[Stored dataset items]

○ ○ ○ ○

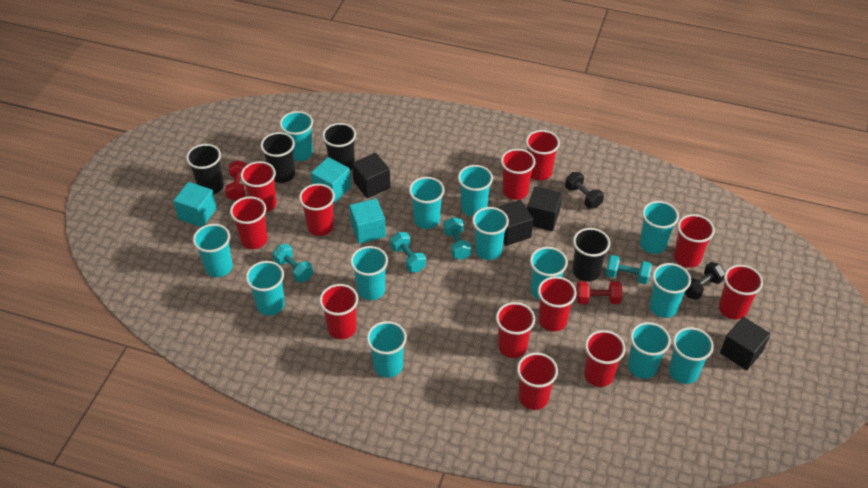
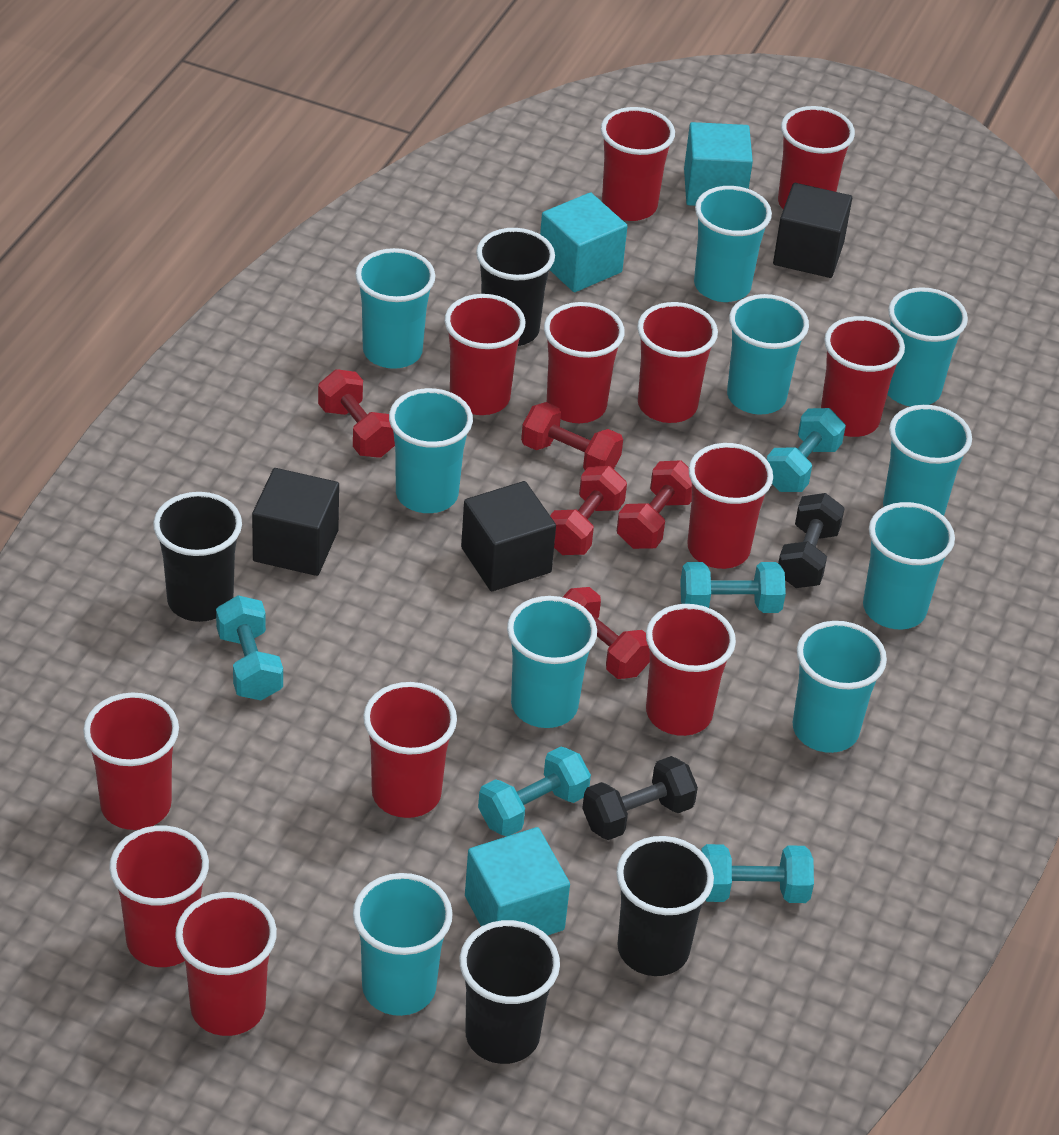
black cube: 4 -> 3
red dumbbell: 2 -> 5
turquoise cup: 13 -> 10
turquoise dumbbell: 4 -> 5

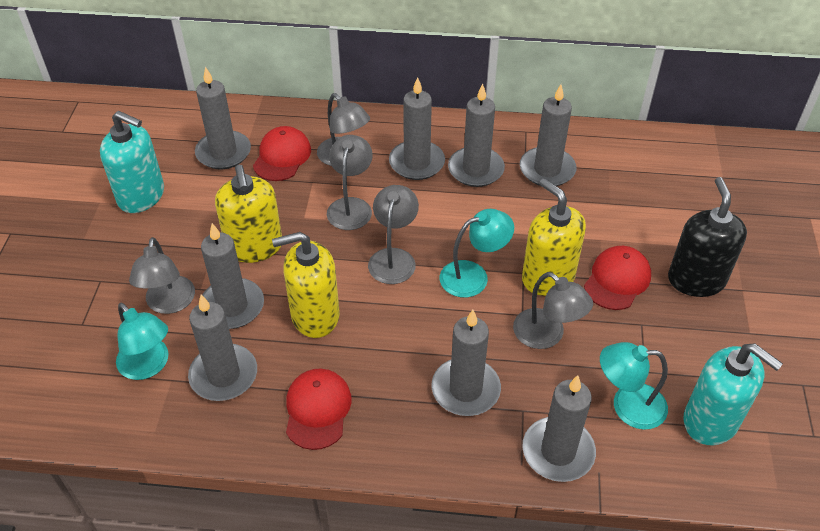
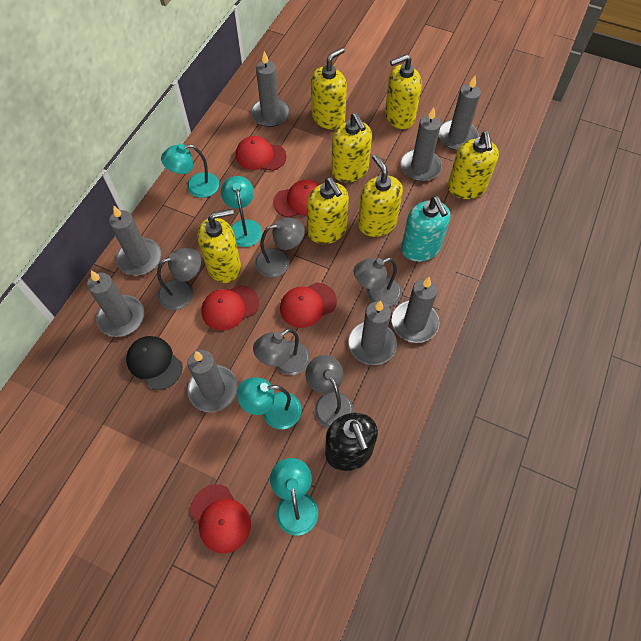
black cap: 0 -> 1
red cap: 3 -> 5
turquoise lamp: 3 -> 4
turquoise soap dispenser: 2 -> 1
yellow soap dispenser: 3 -> 7

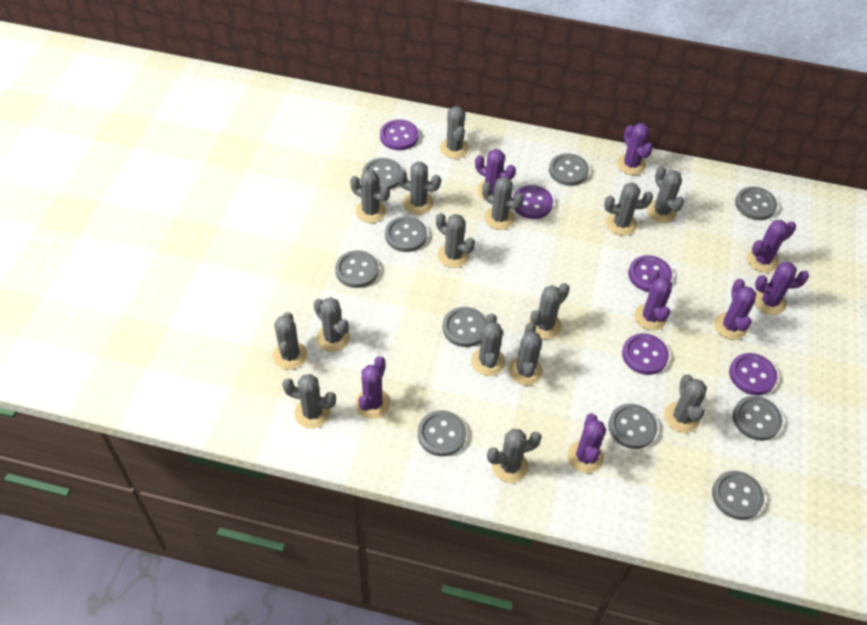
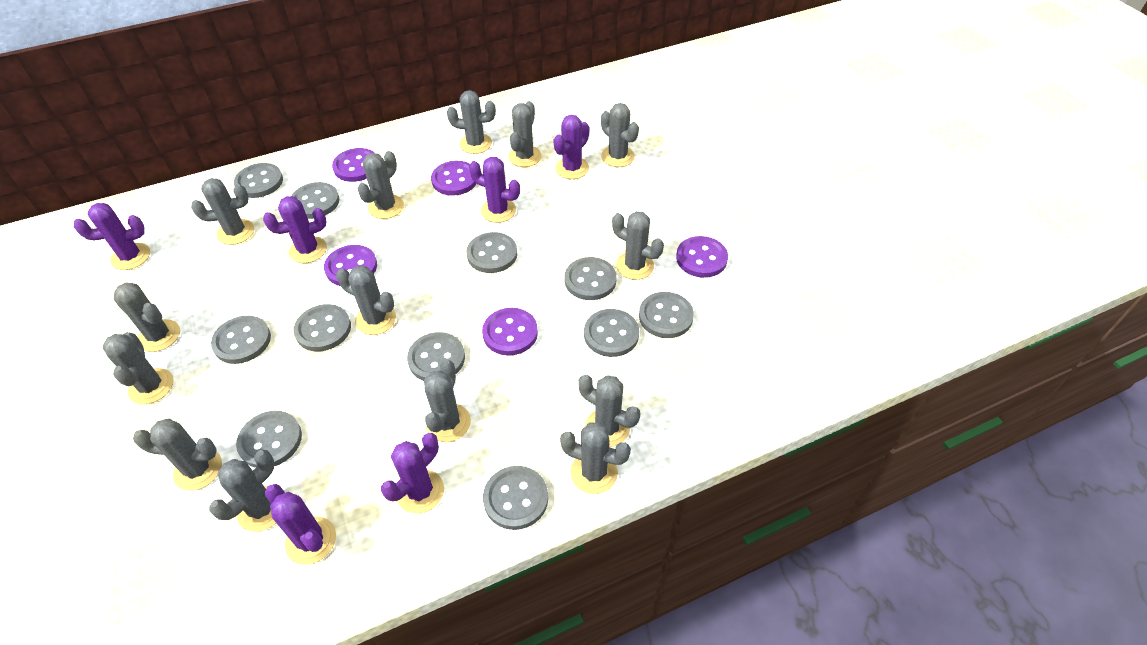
grey button: 10 -> 11
grey cactus: 15 -> 14
purple cactus: 8 -> 6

○ ○ ○ ○

• **YOUR GOAL**
Find the string "dumbbell" in the entries above and return each line that holds it.

• **TASK RESULT**
red dumbbell: 2 -> 5
turquoise dumbbell: 4 -> 5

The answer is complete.